-- INPUT follows --
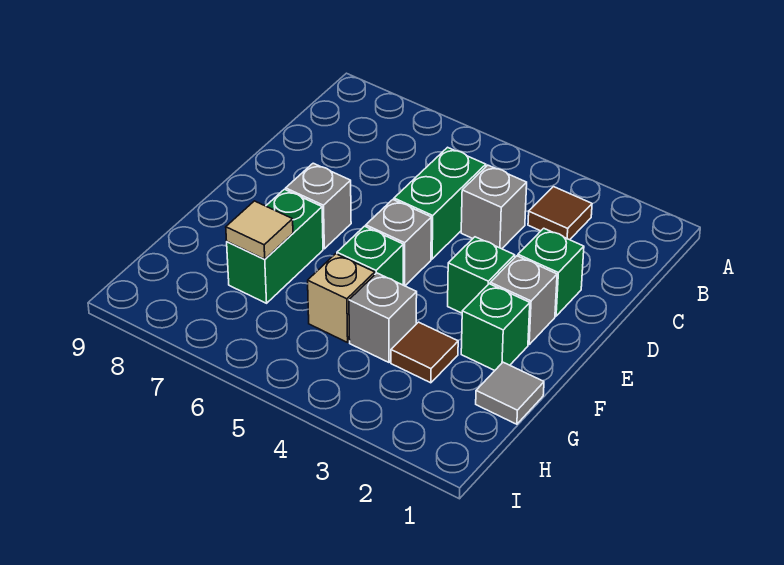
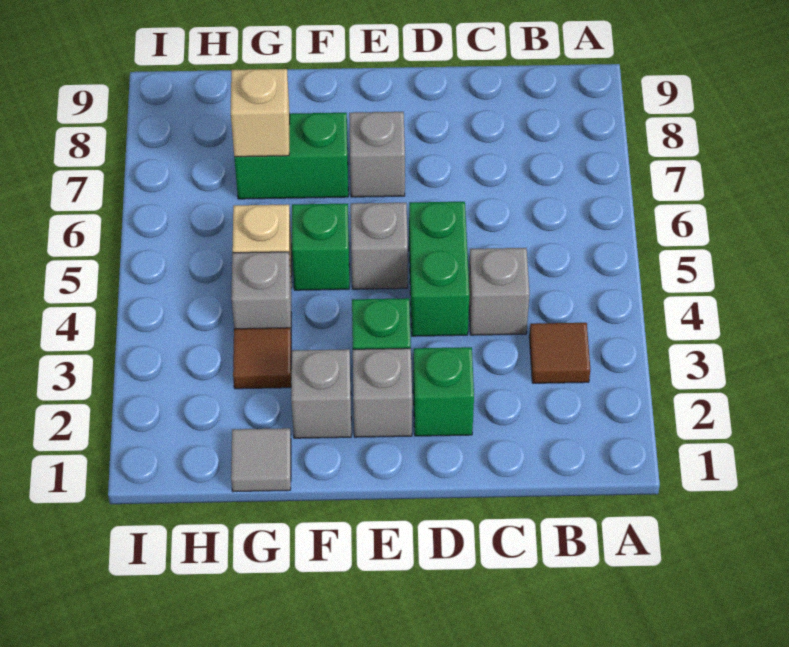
green brick C5:D5 level 1 -> green brick D4:D5 level 1
green brick F2 level 1 -> grey brick F2 level 1
tan tile G7 level 2 -> tan brick G7 level 2

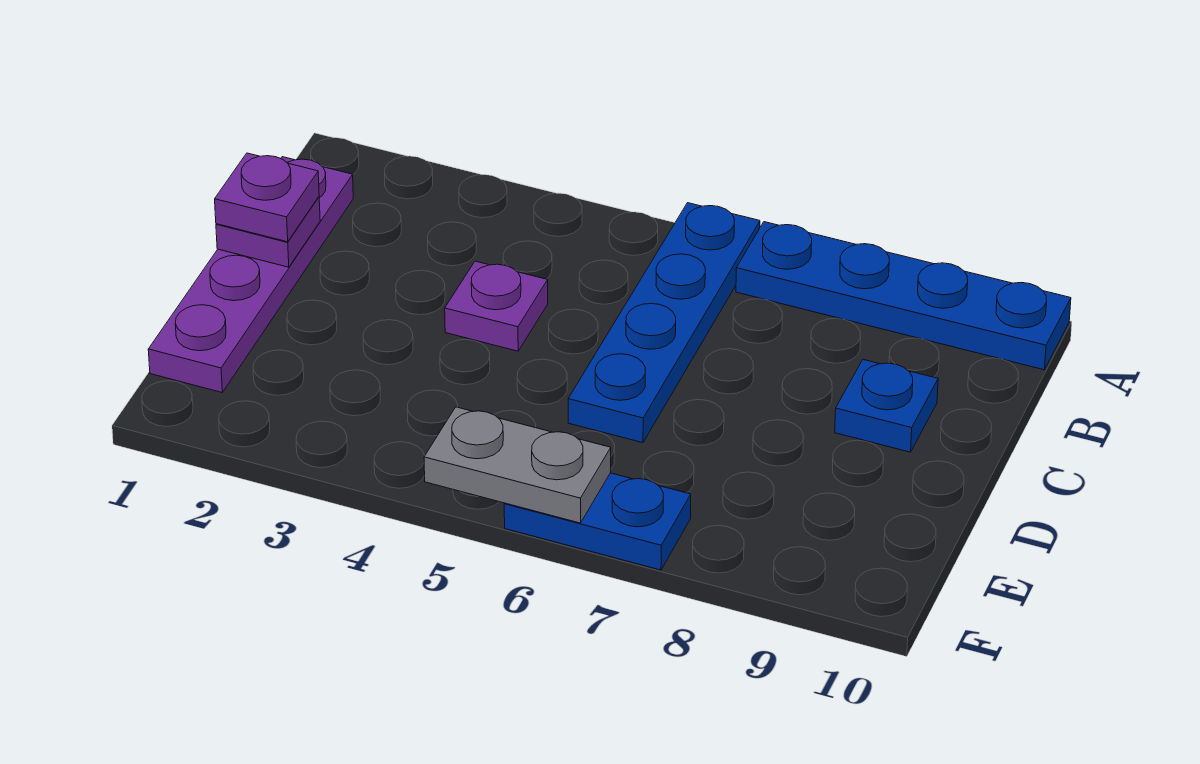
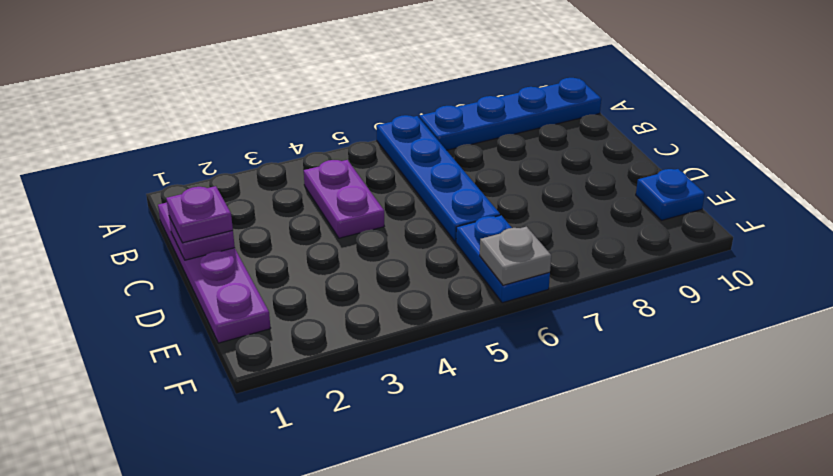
purple plate C4 level 1 -> purple plate B4:C4 level 1
blue plate C9 level 1 -> blue plate E10 level 1
grey plate F5:F6 level 2 -> grey plate F6 level 2
blue plate F6:F7 level 1 -> blue plate E6:F6 level 1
-- INPUT concluded --
### ACTIVITY
Leave out all pictures and retype precisely the lines that run from the line containing "tan tile G7 level 2 -> tan brick G7 level 2" to the last line of the records.

### EXERCISE RESULT
tan tile G7 level 2 -> tan brick G7 level 2

purple plate C4 level 1 -> purple plate B4:C4 level 1
blue plate C9 level 1 -> blue plate E10 level 1
grey plate F5:F6 level 2 -> grey plate F6 level 2
blue plate F6:F7 level 1 -> blue plate E6:F6 level 1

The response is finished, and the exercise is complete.